**Your assignment**
The answer must consist only of the lines in the records below from the line with "(525, 179) = (401, 108): blue" to the line with "camera: 165 degrees right, 5 degrees up", both included, copied word for word with every picture left out.

====== Data for this exercise

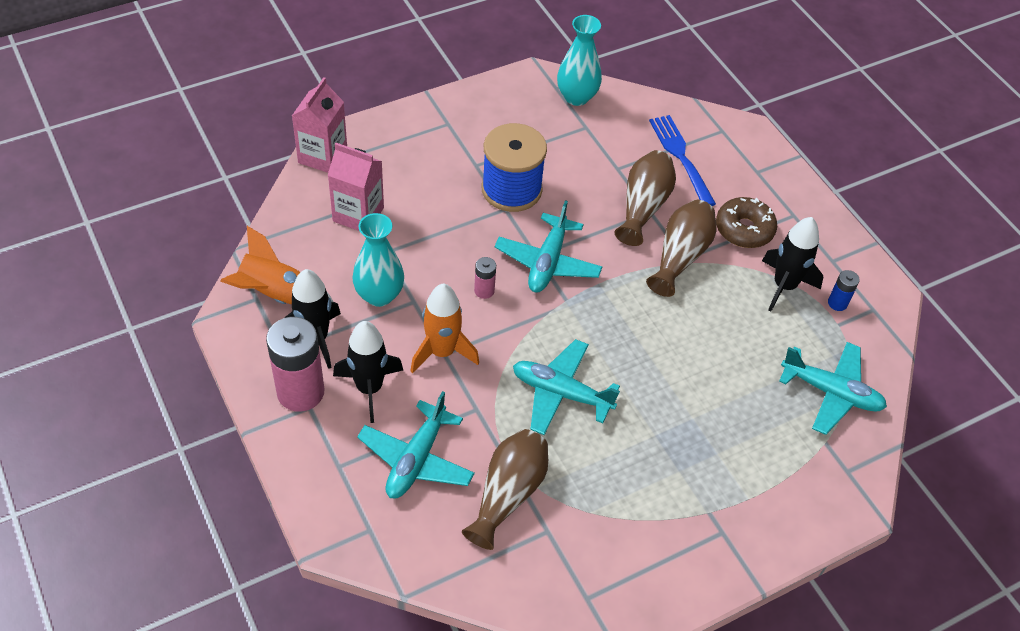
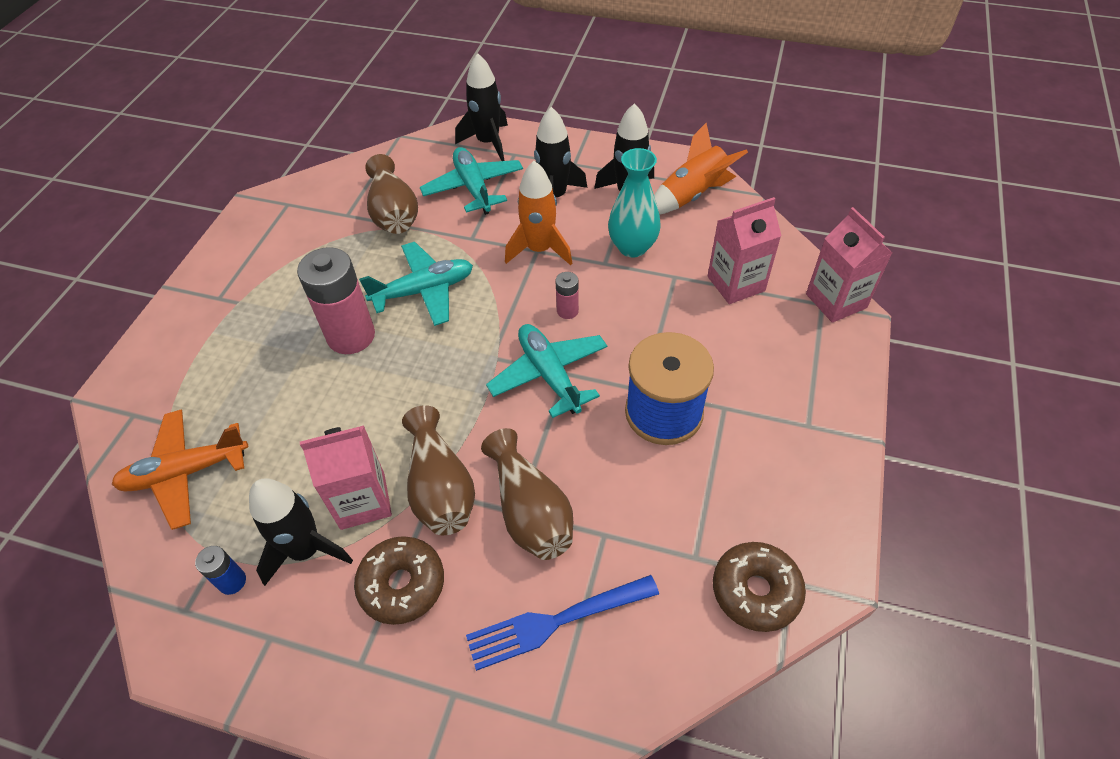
camera: 140 degrees right, 0 degrees up
(300, 392) = (590, 165): pink battery -> pink battery (351, 336)
(342, 502) = (488, 143): none -> black rocket
(576, 97) = (755, 591): turquoise vase -> brown donut
(681, 157) = (557, 621): blue fork -> blue fork turned 135 degrees clockwise
(731, 285) = (362, 501): none -> pink carton
(831, 392) = (185, 472): turquoise plane -> orange plane

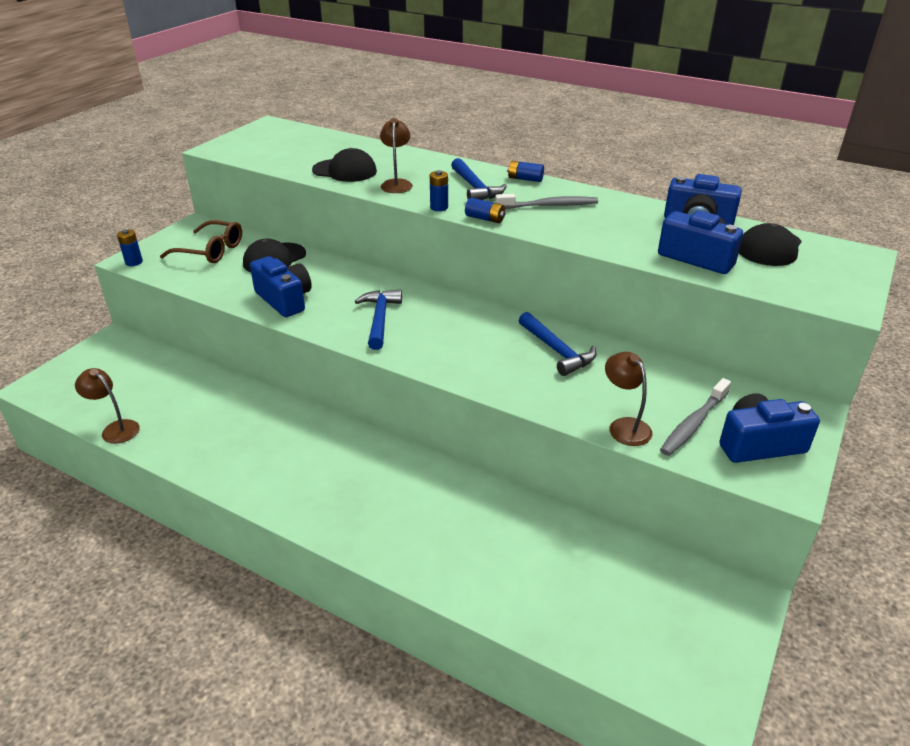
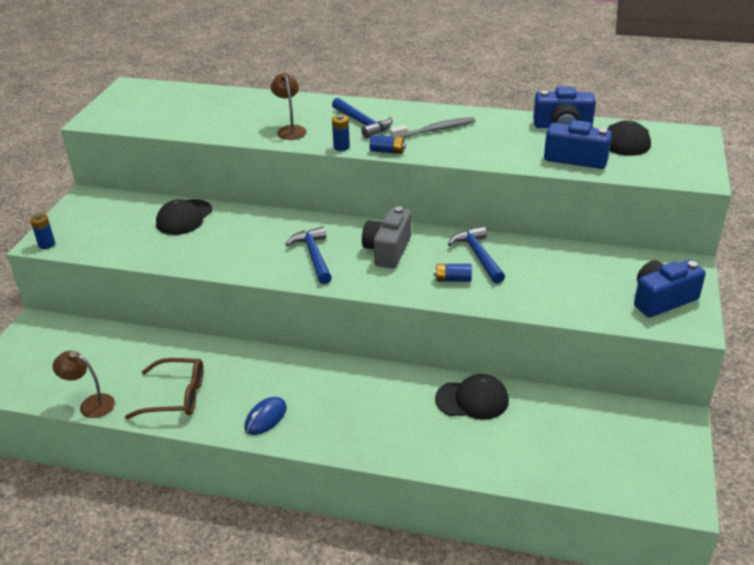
camera: 15 degrees left, 0 degrees up
(210, 251) = (116, 220): brown glasses -> brown glasses (175, 396)
(273, 482) = (265, 418): none -> blue mouse
(284, 300) = (217, 254): blue camera -> none
(345, 171) = (234, 124): black cap -> black cap (472, 400)
(460, 327) = (388, 250): none -> grey camera
(525, 179) = (401, 108): blue battery -> blue battery (453, 279)
(557, 351) = (478, 255): blue hammer -> blue hammer turned 150 degrees counterclockwise
(624, 426) = (558, 306): brown lamp -> none
(693, 423) = (609, 294): grey toothbrush -> none

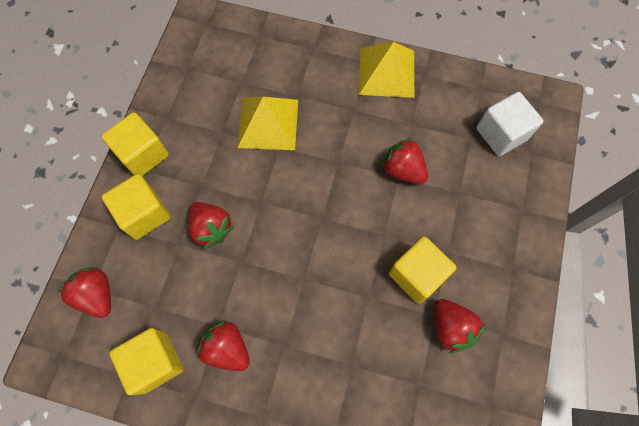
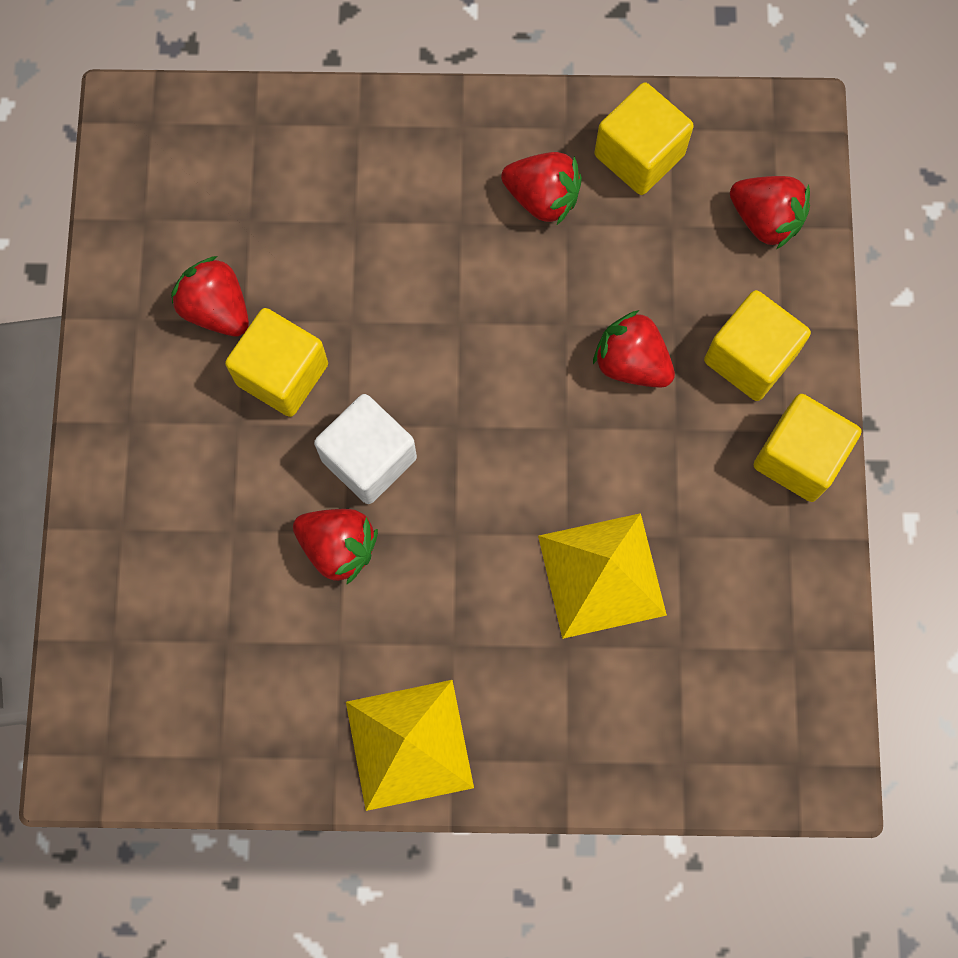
camera: 165 degrees right, 5 degrees up
(501, 134) = (171, 666): white cube -> white cube (369, 459)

============

**Written response**
(525, 179) = (401, 108): blue battery -> blue battery (453, 279)
(557, 351) = (478, 255): blue hammer -> blue hammer turned 150 degrees counterclockwise
(624, 426) = (558, 306): brown lamp -> none
(693, 423) = (609, 294): grey toothbrush -> none

camera: 165 degrees right, 5 degrees up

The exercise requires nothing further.